## Required action
Write out, word for word and with no pictures, each line below from the one containing "turquoise cactus [251,155,285,216]" through the one containing "green key [274,250,333,279]", both included, and no other line.

(Scene image comparisons)
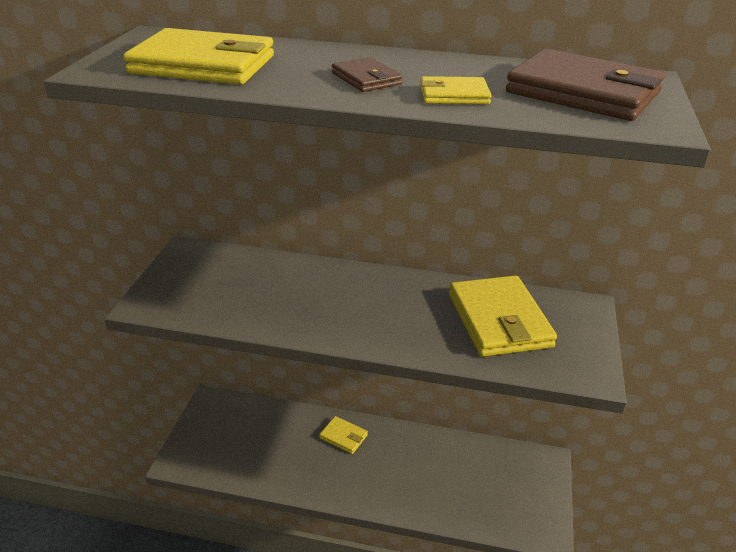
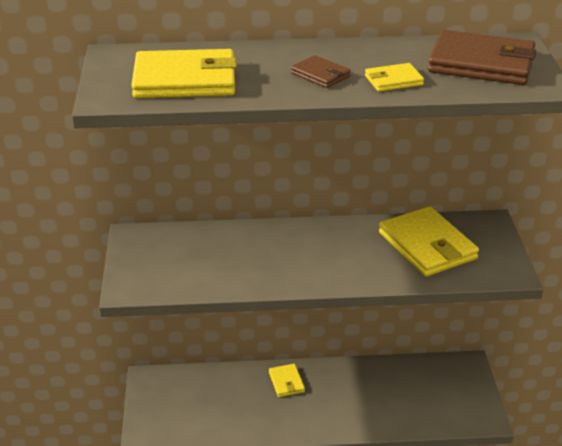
camera: 15 degrees left, 0 degrees up
yellow wallet [319,416,368,454] -> yellow wallet turned 60 degrees clockwise [269,364,305,397]

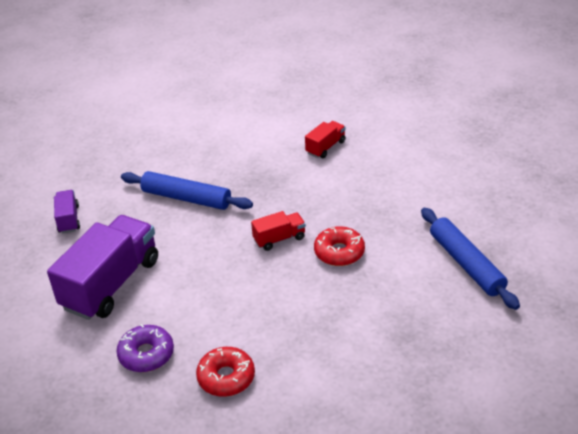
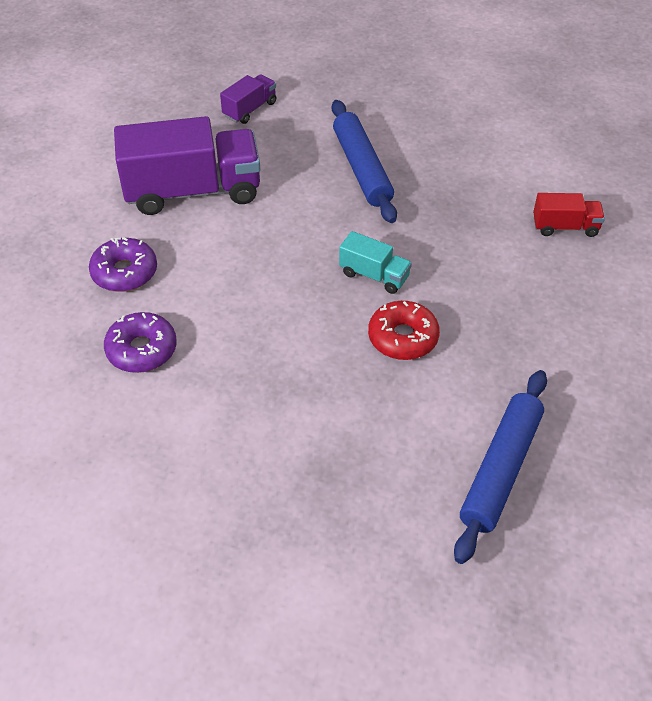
camera: 50 degrees right, 10 degrees up
red donut [196,347,255,397] -> purple donut [104,312,177,373]
red truck [251,211,306,251] -> turquoise truck [339,231,412,294]

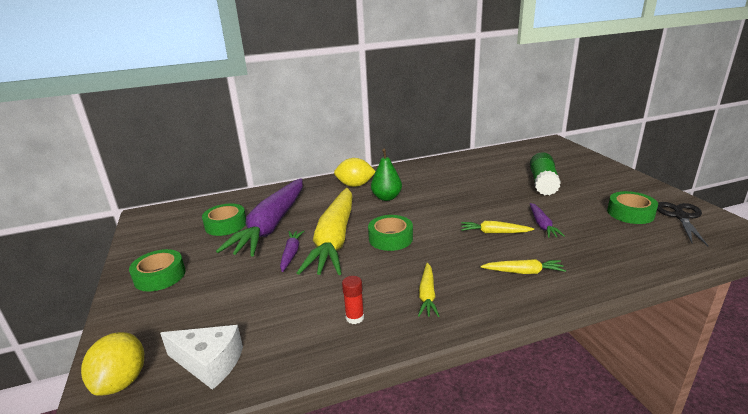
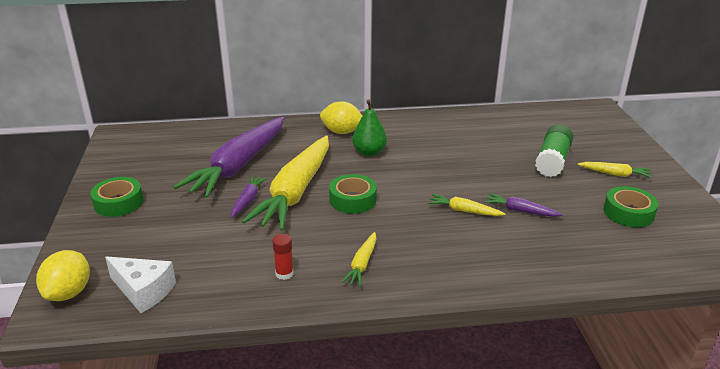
camera: 10 degrees right, 5 degrees up
green tape [202,204,246,236] -> none
yellow carrot [480,259,566,274] -> yellow carrot moved to [577,162,652,178]
purple carrot [530,203,565,238] -> purple carrot turned 105 degrees clockwise [484,193,563,217]
black scissors [657,202,708,246] -> none

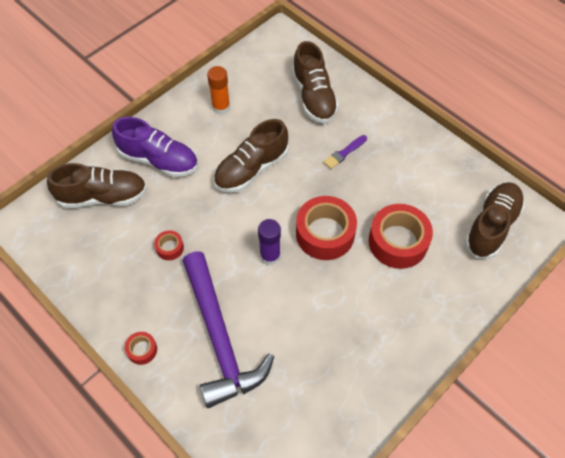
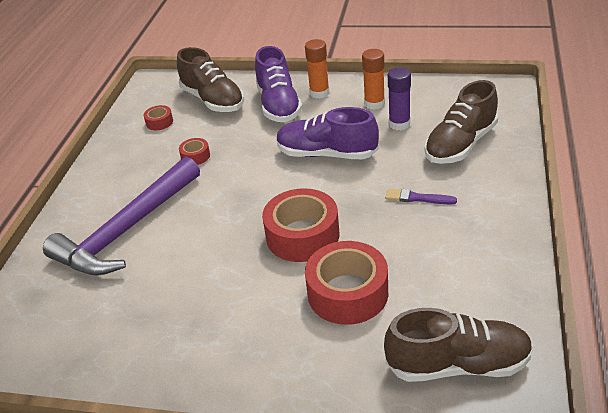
camera: 60 degrees right, 20 degrees down
red tape [125,332,157,365] -> red tape moved to [144,105,173,130]
brown shoe [213,119,289,193] -> purple shoe [276,107,379,159]
purple glue stick [258,219,281,265] -> purple glue stick moved to [388,67,411,130]
none -> orange glue stick [305,39,329,98]

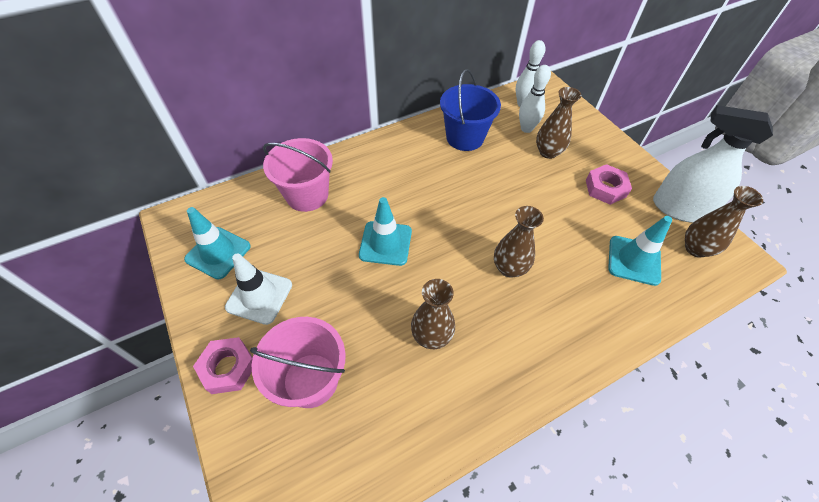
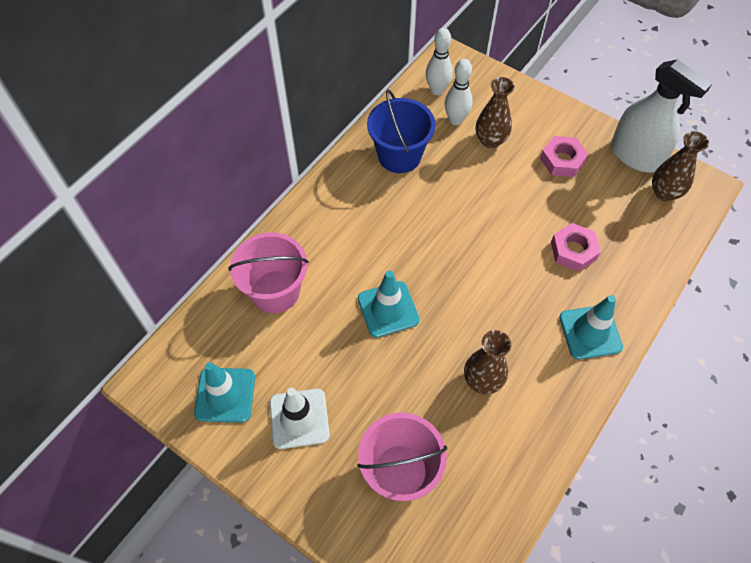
camera: 25 degrees left, 5 degrees up
pink nut [193,337,253,394] -> pink nut moved to [551,223,601,272]
brown vase [494,206,544,278] -> none
turquoise traffic cone [608,216,672,286] -> turquoise traffic cone moved to [559,295,623,359]
white spray bottle [653,105,773,223] -> white spray bottle turned 135 degrees counterclockwise [611,59,712,173]

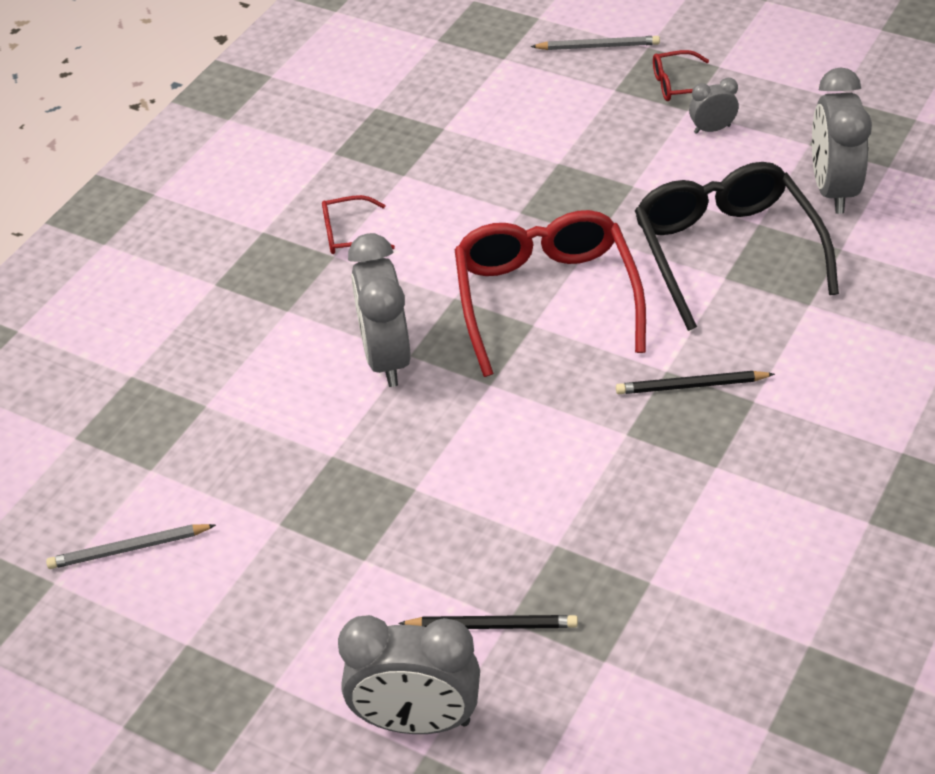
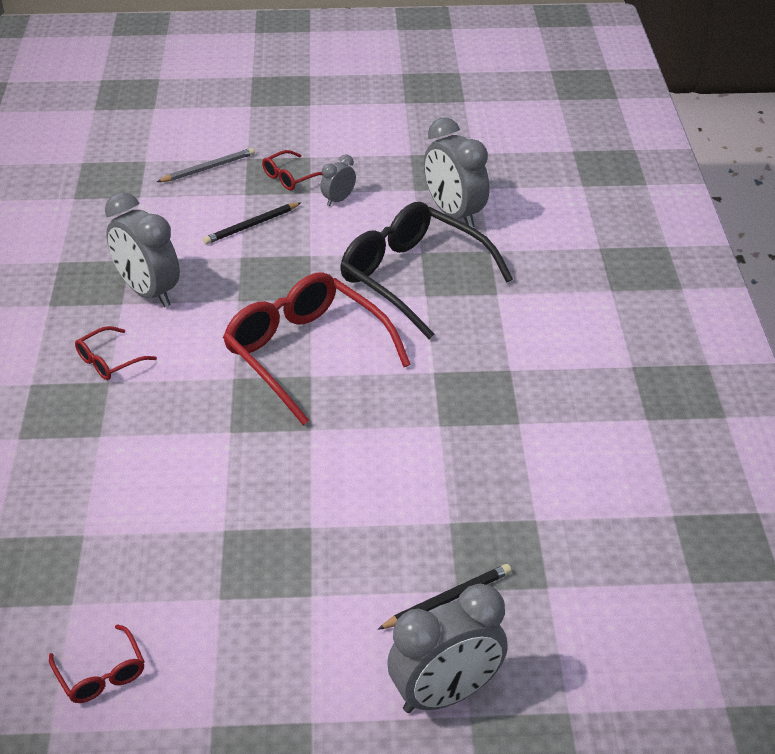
camera: 35 degrees left, 5 degrees down
grey pencil [46,524,216,569] -> red glasses [49,624,145,703]
grey clock [348,233,411,387] -> grey clock moved to [105,192,180,307]
black pencil [616,371,775,394] -> black pencil moved to [203,202,302,245]

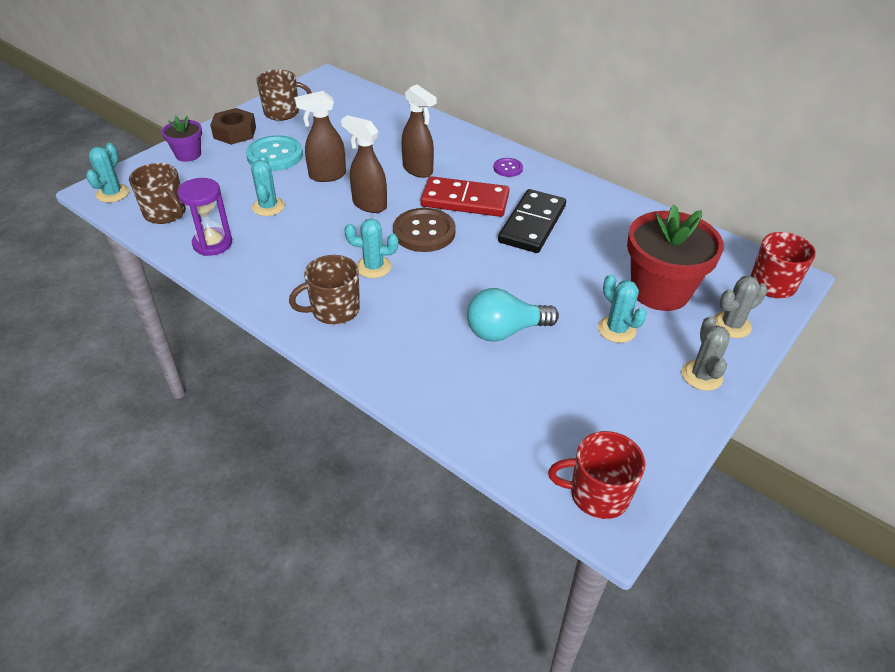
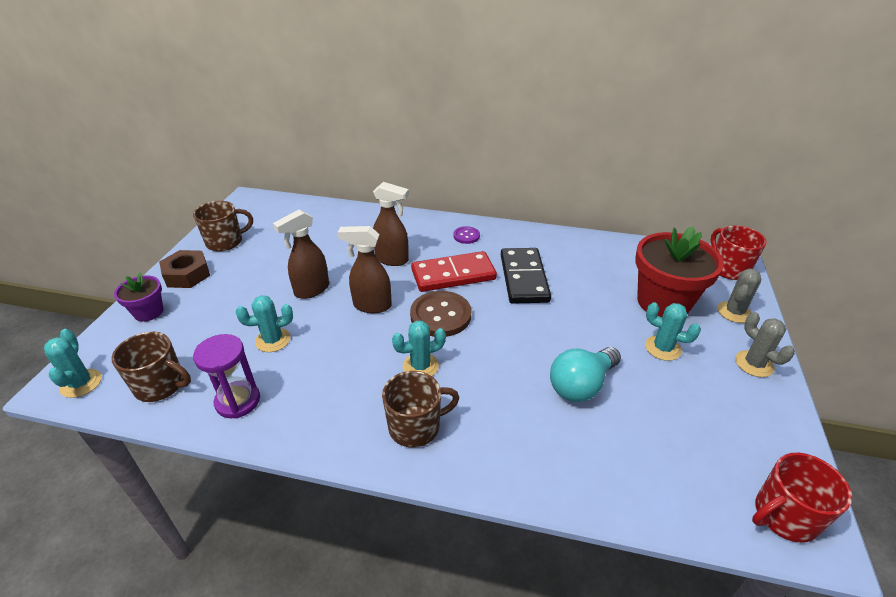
camera: 25 degrees left, 5 degrees down
turquoise button [246,135,303,171] -> none
turquoise cactus [251,155,285,216] -> turquoise cactus turned 75 degrees counterclockwise [236,295,293,352]
brown mug [289,255,360,325] -> brown mug turned 150 degrees counterclockwise [382,371,459,447]

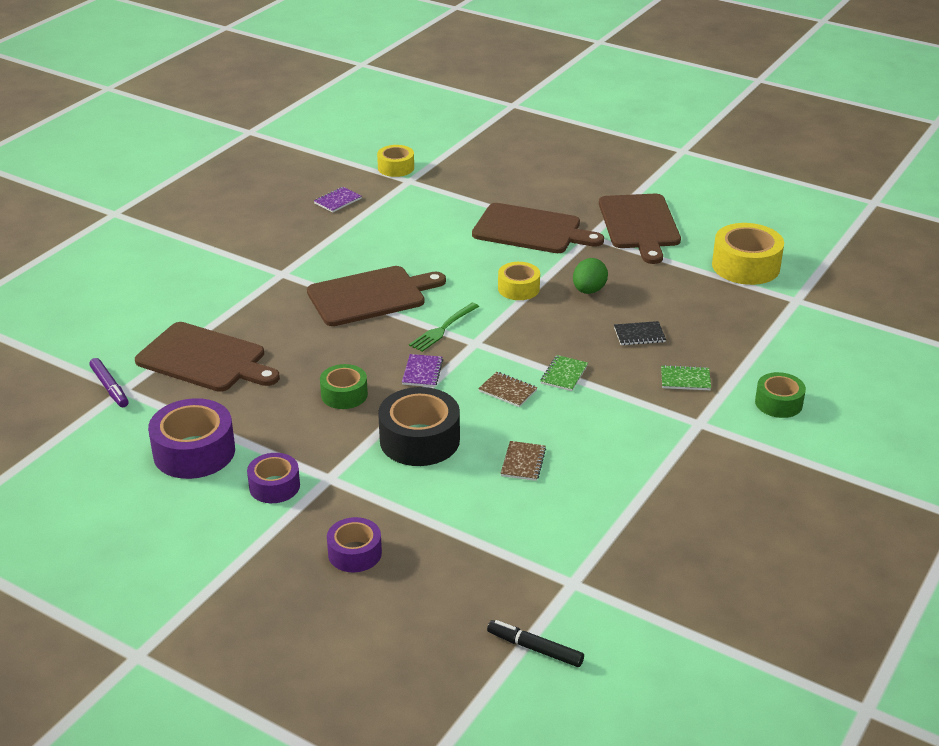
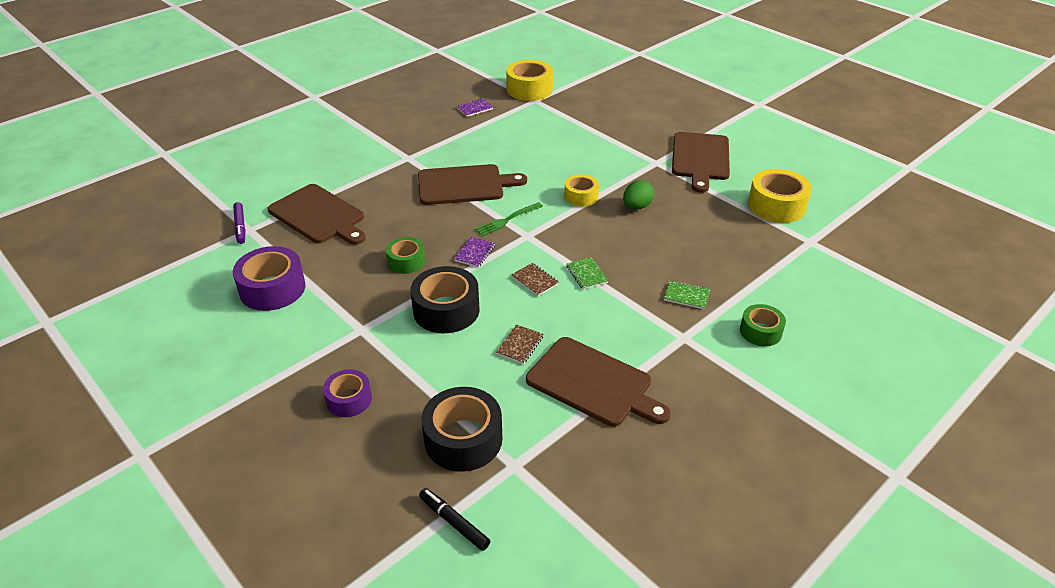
camera: 15 degrees right, 5 degrees up
purple tape [247,453,300,503] -> none
yellow tape [377,145,414,177] -> yellow tape [506,60,553,101], size x1.65
brown cutting board [472,203,604,253] -> brown cutting board moved to [526,337,671,427]
green notebook [540,355,588,391] -> green notebook turned 60 degrees counterclockwise [566,257,609,290]
black notebook [614,321,666,345] -> none
none -> black tape [421,387,502,472]

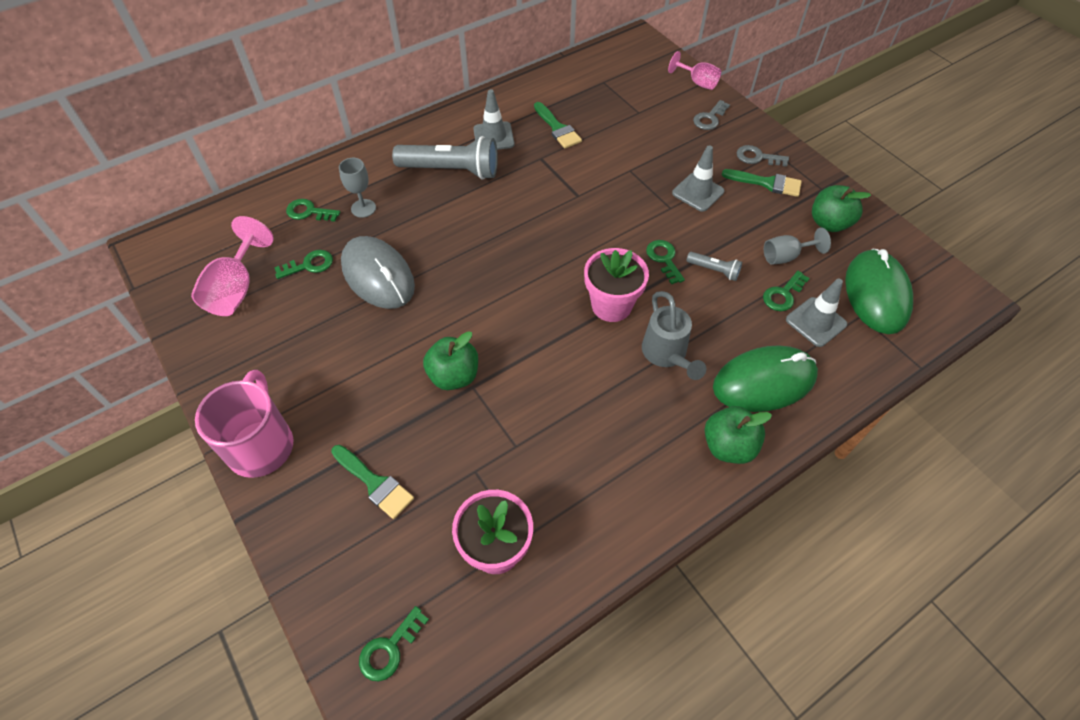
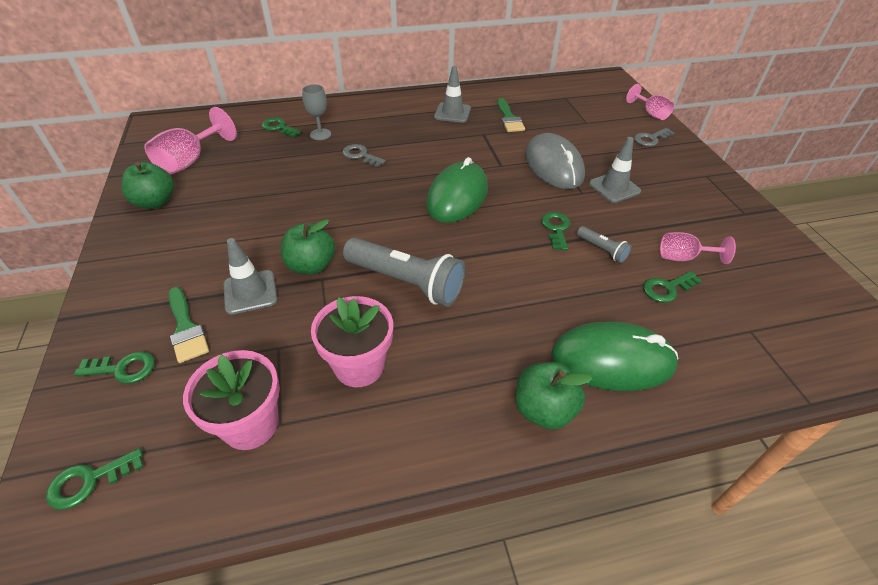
camera: 20 degrees right, 10 degrees down
pink mug [195,370,293,478] -> none
green key [274,250,333,279] -> green key moved to [74,351,155,384]
grey mouse [341,236,415,309] -> grey mouse moved to [525,133,585,189]
grey flashlight [392,136,498,180] -> grey flashlight moved to [343,238,466,307]
pink flower pot [584,248,649,322] -> pink flower pot moved to [311,296,393,387]
grey watering can [642,291,706,380] -> none
green brush [722,169,802,197] -> none
grey key [737,145,789,167] -> grey key moved to [342,144,386,167]
grey goblet [764,227,831,265] -> pink goblet [660,232,736,264]
grey traffic cone [786,279,847,347] -> grey traffic cone moved to [224,238,277,315]
green apple [812,185,871,232] -> green apple moved to [121,162,174,209]
green mouse [845,249,913,334] -> green mouse moved to [426,157,488,223]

## Answer space
turquoise cactus [251,155,285,216] -> turquoise cactus turned 75 degrees counterclockwise [236,295,293,352]
brown mug [289,255,360,325] -> brown mug turned 150 degrees counterclockwise [382,371,459,447]

camera: 15 degrees right, 5 degrees up
purple tape [247,453,300,503] -> none
yellow tape [377,145,414,177] -> yellow tape [506,60,553,101], size x1.65
brown cutting board [472,203,604,253] -> brown cutting board moved to [526,337,671,427]
green notebook [540,355,588,391] -> green notebook turned 60 degrees counterclockwise [566,257,609,290]
black notebook [614,321,666,345] -> none
none -> black tape [421,387,502,472]

camera: 20 degrees right, 10 degrees down
pink mug [195,370,293,478] -> none
green key [274,250,333,279] -> green key moved to [74,351,155,384]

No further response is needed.